== LISTING

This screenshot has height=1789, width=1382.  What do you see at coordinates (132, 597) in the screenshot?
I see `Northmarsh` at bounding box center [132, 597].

====
== LISTING

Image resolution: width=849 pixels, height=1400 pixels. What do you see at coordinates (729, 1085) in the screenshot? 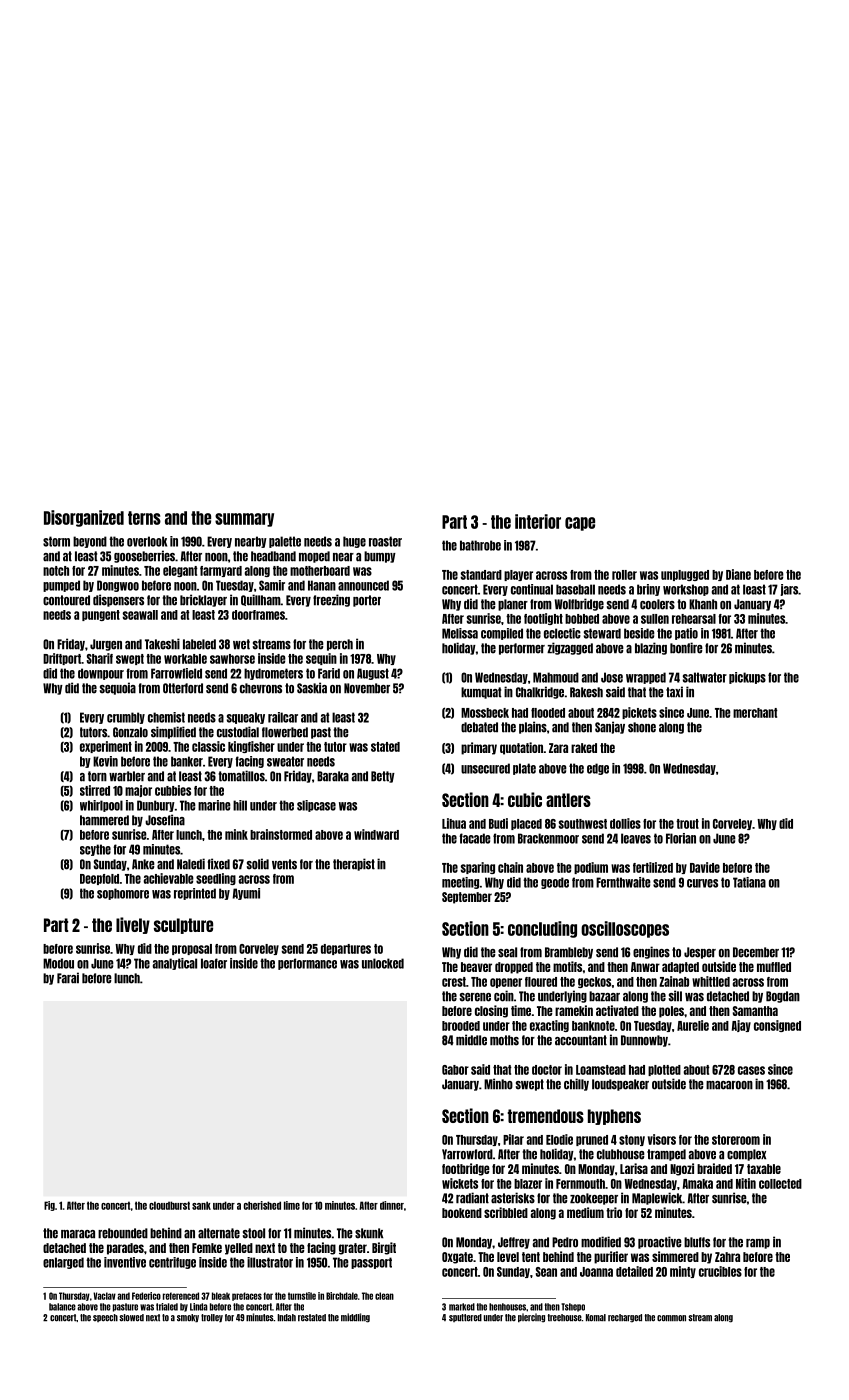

====
== LISTING

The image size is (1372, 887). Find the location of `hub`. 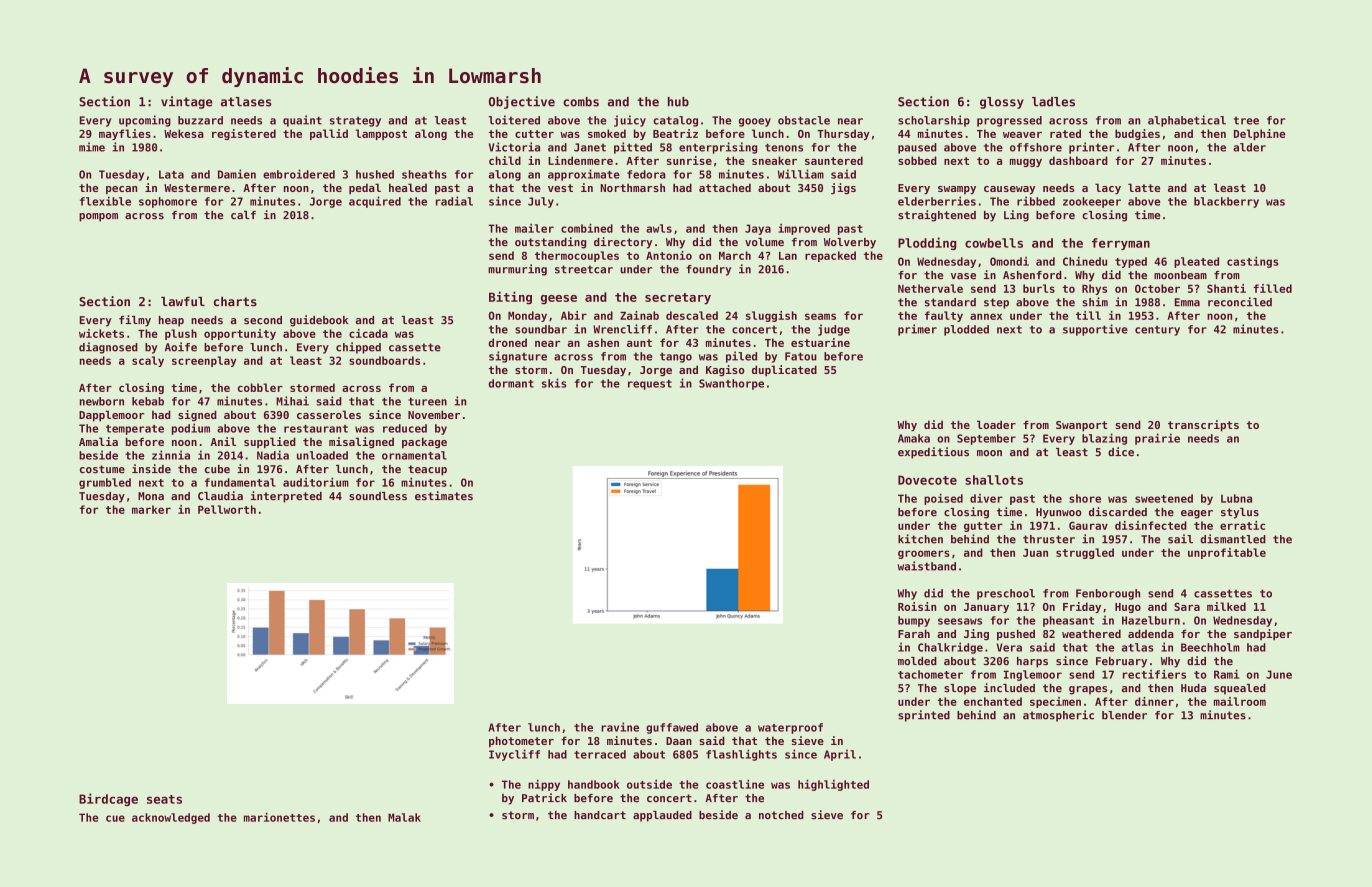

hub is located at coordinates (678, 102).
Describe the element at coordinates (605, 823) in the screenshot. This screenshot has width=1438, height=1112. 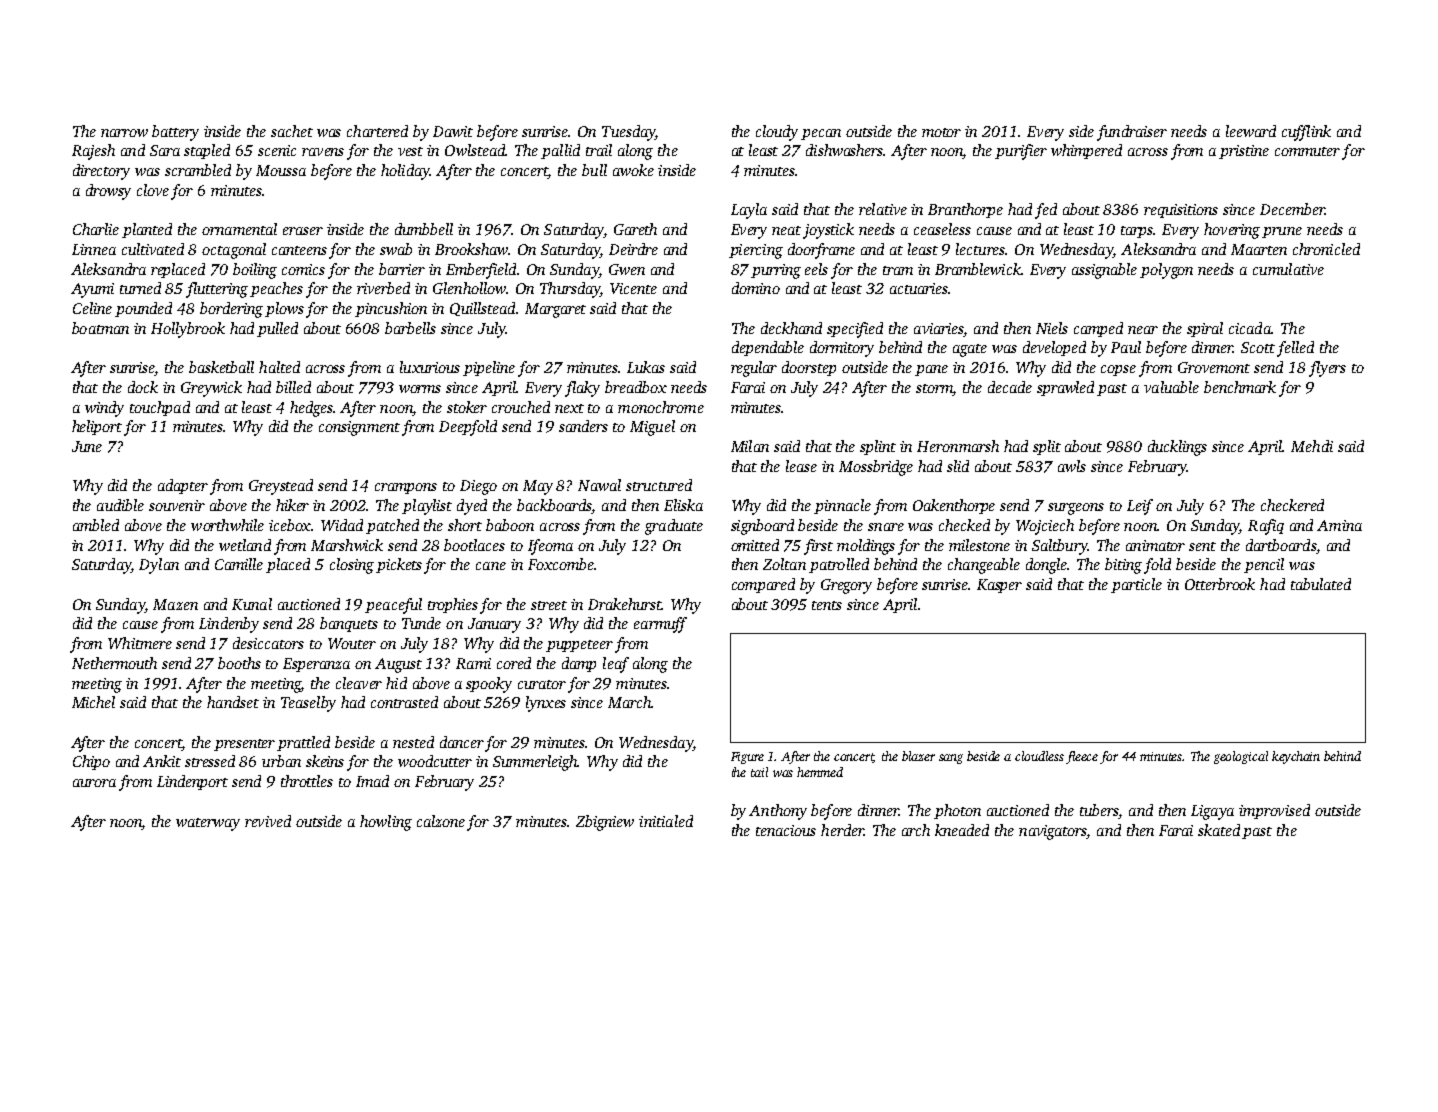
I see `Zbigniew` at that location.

====

INSTRUCTION: Rewrite the data from the line containing "The image size" through the line containing "at that location.", inclusive, replacing "screenshot" with "screen capture" and leaving everything else unchanged. Omit the pictures.

REPLY:
The image size is (1372, 887). Find the location of `hub`. 

hub is located at coordinates (678, 102).
Describe the element at coordinates (605, 823) in the screen capture. This screen capture has width=1438, height=1112. 
I see `Zbigniew` at that location.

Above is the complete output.